***** RECORDS PROVIDED
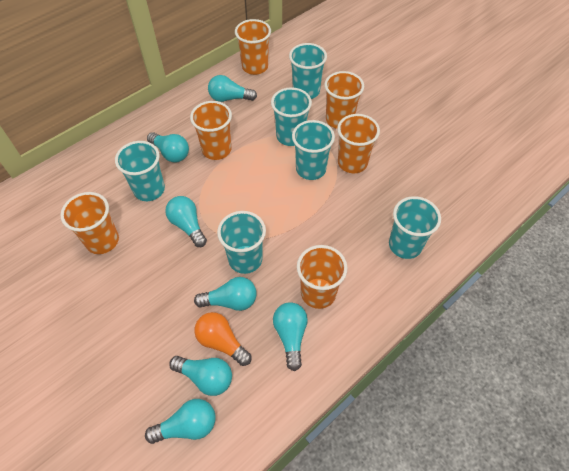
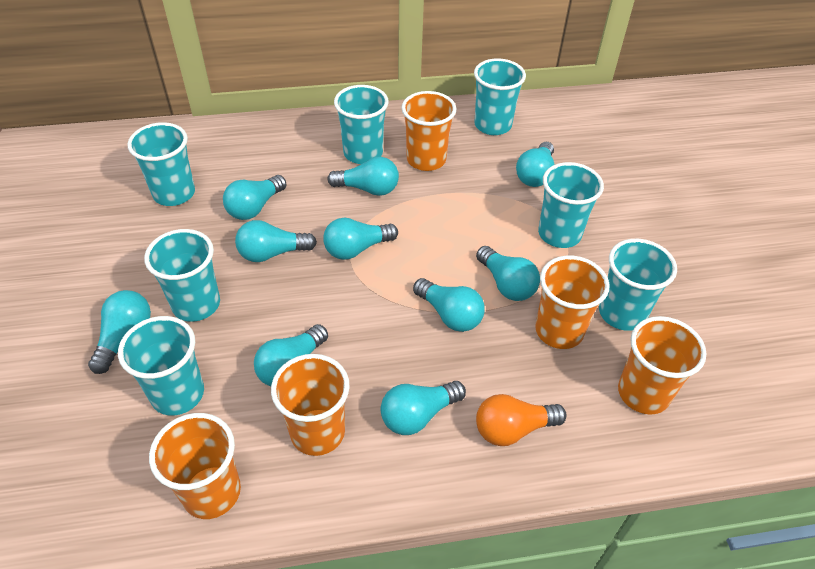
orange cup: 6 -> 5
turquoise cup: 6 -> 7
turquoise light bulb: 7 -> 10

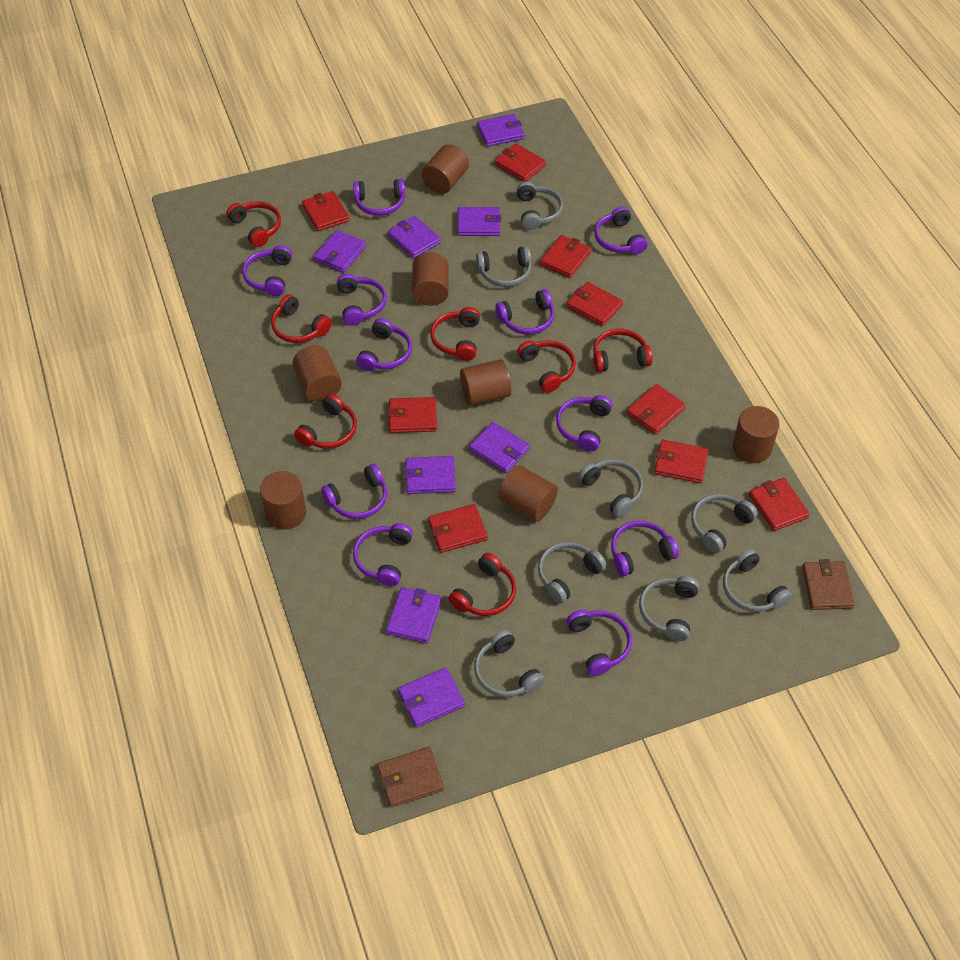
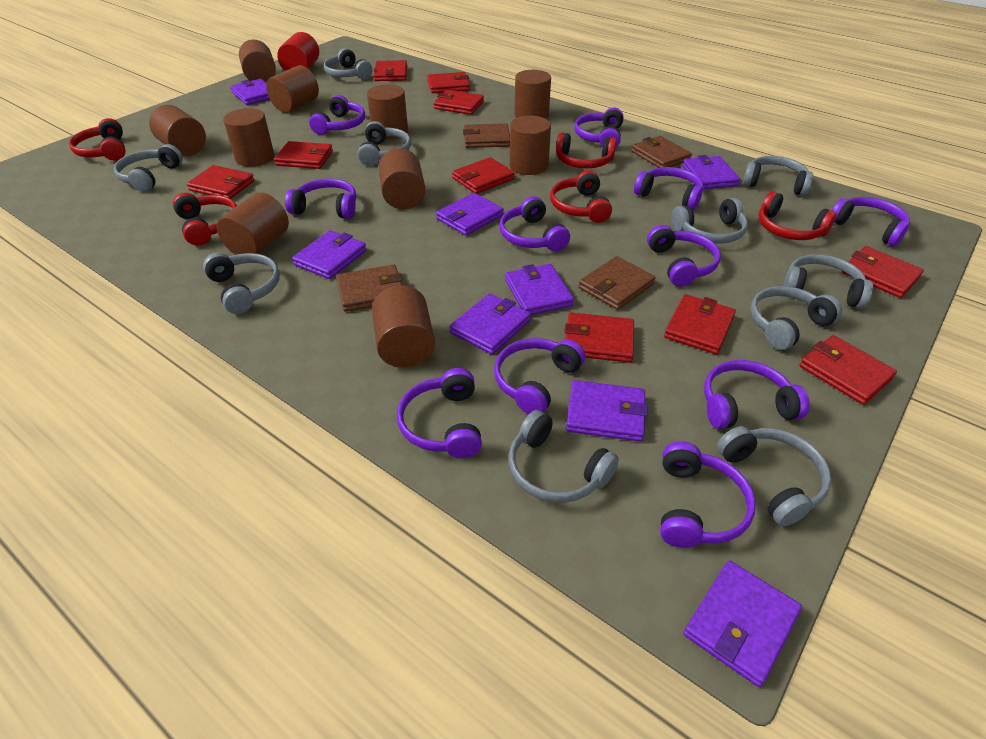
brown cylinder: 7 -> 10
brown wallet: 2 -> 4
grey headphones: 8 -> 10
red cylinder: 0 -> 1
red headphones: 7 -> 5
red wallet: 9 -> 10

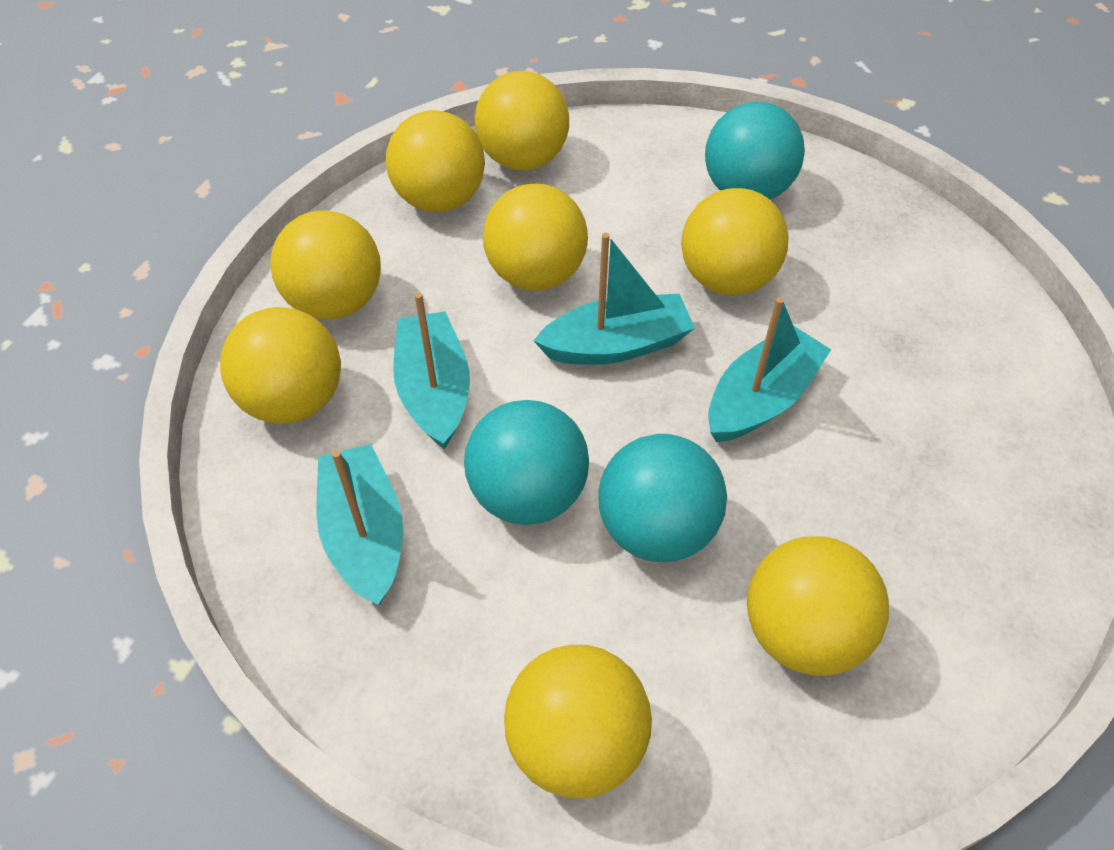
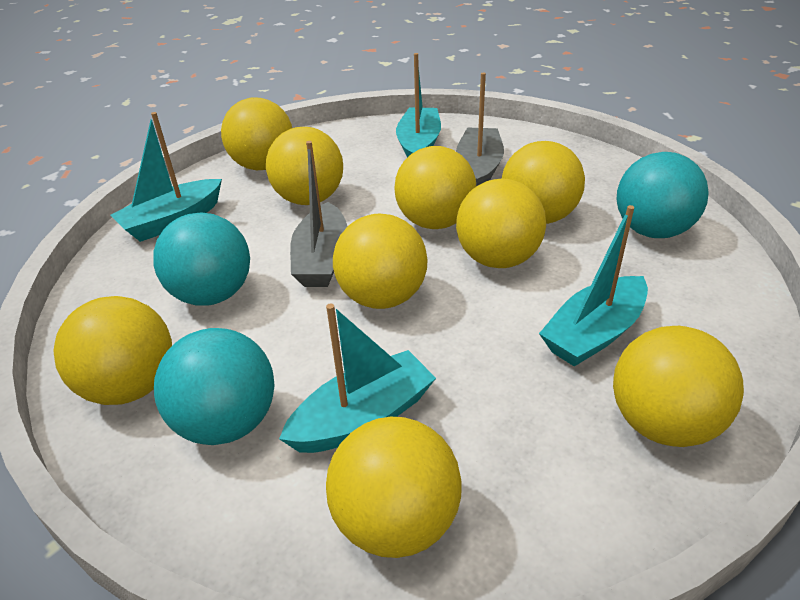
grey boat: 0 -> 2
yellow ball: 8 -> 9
**********
DIRECTIONS —
Each line above that contains the string "turquoise" should be copied.

RESULT OF THE EXERCISE —
turquoise cup: 6 -> 7
turquoise light bulb: 7 -> 10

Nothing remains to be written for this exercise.